-- Opening Marker --

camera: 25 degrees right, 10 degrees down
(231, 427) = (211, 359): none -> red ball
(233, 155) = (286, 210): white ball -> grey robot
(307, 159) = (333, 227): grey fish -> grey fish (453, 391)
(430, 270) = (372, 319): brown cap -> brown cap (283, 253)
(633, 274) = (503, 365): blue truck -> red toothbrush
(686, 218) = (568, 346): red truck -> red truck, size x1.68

-- Closing Marker --

▶ _WHAT THE TASK REQUIRES_: Give back, unchanged, the line containing "(430, 270) = (372, 319): brown" and each line that comes after it in the entries above, ending with the last.

▶ _TASK RESULT_:
(430, 270) = (372, 319): brown cap -> brown cap (283, 253)
(633, 274) = (503, 365): blue truck -> red toothbrush
(686, 218) = (568, 346): red truck -> red truck, size x1.68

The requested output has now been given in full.